• [DIRECTIONS]:
Would you repeat each of the lines below exactly?

• [DATA PROVIDED]:
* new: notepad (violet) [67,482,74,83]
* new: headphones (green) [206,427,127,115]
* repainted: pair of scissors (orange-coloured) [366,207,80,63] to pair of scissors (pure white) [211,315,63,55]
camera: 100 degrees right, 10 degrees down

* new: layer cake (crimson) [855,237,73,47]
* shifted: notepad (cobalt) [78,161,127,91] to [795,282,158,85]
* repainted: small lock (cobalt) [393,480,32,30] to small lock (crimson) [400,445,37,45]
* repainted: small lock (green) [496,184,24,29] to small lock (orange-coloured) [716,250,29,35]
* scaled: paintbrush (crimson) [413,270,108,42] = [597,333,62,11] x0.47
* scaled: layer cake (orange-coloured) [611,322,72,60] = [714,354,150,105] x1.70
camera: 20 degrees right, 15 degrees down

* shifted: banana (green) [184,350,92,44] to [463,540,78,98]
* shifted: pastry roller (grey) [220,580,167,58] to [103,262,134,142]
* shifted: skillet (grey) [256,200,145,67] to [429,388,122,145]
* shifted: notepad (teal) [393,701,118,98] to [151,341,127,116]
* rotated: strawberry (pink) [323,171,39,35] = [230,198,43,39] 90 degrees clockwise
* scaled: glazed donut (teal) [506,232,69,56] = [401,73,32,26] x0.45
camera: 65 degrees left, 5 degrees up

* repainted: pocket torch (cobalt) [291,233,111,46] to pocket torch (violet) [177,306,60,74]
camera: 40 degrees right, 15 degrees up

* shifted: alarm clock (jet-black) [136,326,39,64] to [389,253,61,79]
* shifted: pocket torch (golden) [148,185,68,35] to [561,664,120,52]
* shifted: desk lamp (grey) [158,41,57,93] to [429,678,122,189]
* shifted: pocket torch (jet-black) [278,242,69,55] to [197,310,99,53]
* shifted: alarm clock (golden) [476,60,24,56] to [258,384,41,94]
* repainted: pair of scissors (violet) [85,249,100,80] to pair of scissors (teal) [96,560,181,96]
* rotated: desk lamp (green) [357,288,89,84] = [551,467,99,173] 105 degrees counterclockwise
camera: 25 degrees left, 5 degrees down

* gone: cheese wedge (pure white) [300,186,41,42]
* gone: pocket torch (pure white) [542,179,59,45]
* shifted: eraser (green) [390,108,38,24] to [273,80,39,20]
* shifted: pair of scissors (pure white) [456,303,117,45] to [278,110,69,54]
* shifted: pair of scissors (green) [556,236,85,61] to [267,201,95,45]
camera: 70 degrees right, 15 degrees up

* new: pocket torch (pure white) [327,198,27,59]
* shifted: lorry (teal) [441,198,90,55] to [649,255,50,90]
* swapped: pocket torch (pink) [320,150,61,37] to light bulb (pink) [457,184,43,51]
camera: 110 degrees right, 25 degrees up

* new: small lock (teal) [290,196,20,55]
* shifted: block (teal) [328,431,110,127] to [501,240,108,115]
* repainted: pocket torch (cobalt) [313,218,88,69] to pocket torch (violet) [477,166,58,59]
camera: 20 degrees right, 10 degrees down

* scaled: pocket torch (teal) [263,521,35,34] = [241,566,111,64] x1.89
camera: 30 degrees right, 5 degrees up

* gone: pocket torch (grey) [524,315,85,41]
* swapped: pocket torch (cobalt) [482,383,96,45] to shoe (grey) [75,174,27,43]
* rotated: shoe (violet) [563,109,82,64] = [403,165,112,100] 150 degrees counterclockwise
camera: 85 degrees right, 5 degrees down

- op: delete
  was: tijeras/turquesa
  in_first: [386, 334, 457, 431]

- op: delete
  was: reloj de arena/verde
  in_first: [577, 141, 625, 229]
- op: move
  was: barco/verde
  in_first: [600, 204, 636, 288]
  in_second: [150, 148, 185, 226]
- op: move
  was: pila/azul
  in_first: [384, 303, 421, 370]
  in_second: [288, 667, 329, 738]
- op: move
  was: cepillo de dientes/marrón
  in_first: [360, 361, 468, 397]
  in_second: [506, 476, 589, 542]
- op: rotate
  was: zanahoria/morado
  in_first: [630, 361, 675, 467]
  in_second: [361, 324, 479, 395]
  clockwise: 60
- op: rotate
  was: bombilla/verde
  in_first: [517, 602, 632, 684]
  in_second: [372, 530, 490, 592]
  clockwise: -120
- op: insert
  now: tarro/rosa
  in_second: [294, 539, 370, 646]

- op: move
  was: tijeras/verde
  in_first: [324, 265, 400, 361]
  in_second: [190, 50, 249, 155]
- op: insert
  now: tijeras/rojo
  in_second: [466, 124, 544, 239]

• [RESPONSE]:
* new: notepad (violet) [67,482,74,83]
* new: headphones (green) [206,427,127,115]
* repainted: pair of scissors (orange-coloured) [366,207,80,63] to pair of scissors (pure white) [211,315,63,55]
camera: 100 degrees right, 10 degrees down

* new: layer cake (crimson) [855,237,73,47]
* shifted: notepad (cobalt) [78,161,127,91] to [795,282,158,85]
* repainted: small lock (cobalt) [393,480,32,30] to small lock (crimson) [400,445,37,45]
* repainted: small lock (green) [496,184,24,29] to small lock (orange-coloured) [716,250,29,35]
* scaled: paintbrush (crimson) [413,270,108,42] = [597,333,62,11] x0.47
* scaled: layer cake (orange-coloured) [611,322,72,60] = [714,354,150,105] x1.70
camera: 20 degrees right, 15 degrees down

* shifted: banana (green) [184,350,92,44] to [463,540,78,98]
* shifted: pastry roller (grey) [220,580,167,58] to [103,262,134,142]
* shifted: skillet (grey) [256,200,145,67] to [429,388,122,145]
* shifted: notepad (teal) [393,701,118,98] to [151,341,127,116]
* rotated: strawberry (pink) [323,171,39,35] = [230,198,43,39] 90 degrees clockwise
* scaled: glazed donut (teal) [506,232,69,56] = [401,73,32,26] x0.45
camera: 65 degrees left, 5 degrees up

* repainted: pocket torch (cobalt) [291,233,111,46] to pocket torch (violet) [177,306,60,74]
camera: 40 degrees right, 15 degrees up

* shifted: alarm clock (jet-black) [136,326,39,64] to [389,253,61,79]
* shifted: pocket torch (golden) [148,185,68,35] to [561,664,120,52]
* shifted: desk lamp (grey) [158,41,57,93] to [429,678,122,189]
* shifted: pocket torch (jet-black) [278,242,69,55] to [197,310,99,53]
* shifted: alarm clock (golden) [476,60,24,56] to [258,384,41,94]
* repainted: pair of scissors (violet) [85,249,100,80] to pair of scissors (teal) [96,560,181,96]
* rotated: desk lamp (green) [357,288,89,84] = [551,467,99,173] 105 degrees counterclockwise
camera: 25 degrees left, 5 degrees down

* gone: cheese wedge (pure white) [300,186,41,42]
* gone: pocket torch (pure white) [542,179,59,45]
* shifted: eraser (green) [390,108,38,24] to [273,80,39,20]
* shifted: pair of scissors (pure white) [456,303,117,45] to [278,110,69,54]
* shifted: pair of scissors (green) [556,236,85,61] to [267,201,95,45]
camera: 70 degrees right, 15 degrees up

* new: pocket torch (pure white) [327,198,27,59]
* shifted: lorry (teal) [441,198,90,55] to [649,255,50,90]
* swapped: pocket torch (pink) [320,150,61,37] to light bulb (pink) [457,184,43,51]
camera: 110 degrees right, 25 degrees up

* new: small lock (teal) [290,196,20,55]
* shifted: block (teal) [328,431,110,127] to [501,240,108,115]
* repainted: pocket torch (cobalt) [313,218,88,69] to pocket torch (violet) [477,166,58,59]
camera: 20 degrees right, 10 degrees down

* scaled: pocket torch (teal) [263,521,35,34] = [241,566,111,64] x1.89
camera: 30 degrees right, 5 degrees up

* gone: pocket torch (grey) [524,315,85,41]
* swapped: pocket torch (cobalt) [482,383,96,45] to shoe (grey) [75,174,27,43]
* rotated: shoe (violet) [563,109,82,64] = [403,165,112,100] 150 degrees counterclockwise
camera: 85 degrees right, 5 degrees down

- op: delete
  was: tijeras/turquesa
  in_first: [386, 334, 457, 431]

- op: delete
  was: reloj de arena/verde
  in_first: [577, 141, 625, 229]
- op: move
  was: barco/verde
  in_first: [600, 204, 636, 288]
  in_second: [150, 148, 185, 226]
- op: move
  was: pila/azul
  in_first: [384, 303, 421, 370]
  in_second: [288, 667, 329, 738]
- op: move
  was: cepillo de dientes/marrón
  in_first: [360, 361, 468, 397]
  in_second: [506, 476, 589, 542]
- op: rotate
  was: zanahoria/morado
  in_first: [630, 361, 675, 467]
  in_second: [361, 324, 479, 395]
  clockwise: 60
- op: rotate
  was: bombilla/verde
  in_first: [517, 602, 632, 684]
  in_second: [372, 530, 490, 592]
  clockwise: -120
- op: insert
  now: tarro/rosa
  in_second: [294, 539, 370, 646]

- op: move
  was: tijeras/verde
  in_first: [324, 265, 400, 361]
  in_second: [190, 50, 249, 155]
- op: insert
  now: tijeras/rojo
  in_second: [466, 124, 544, 239]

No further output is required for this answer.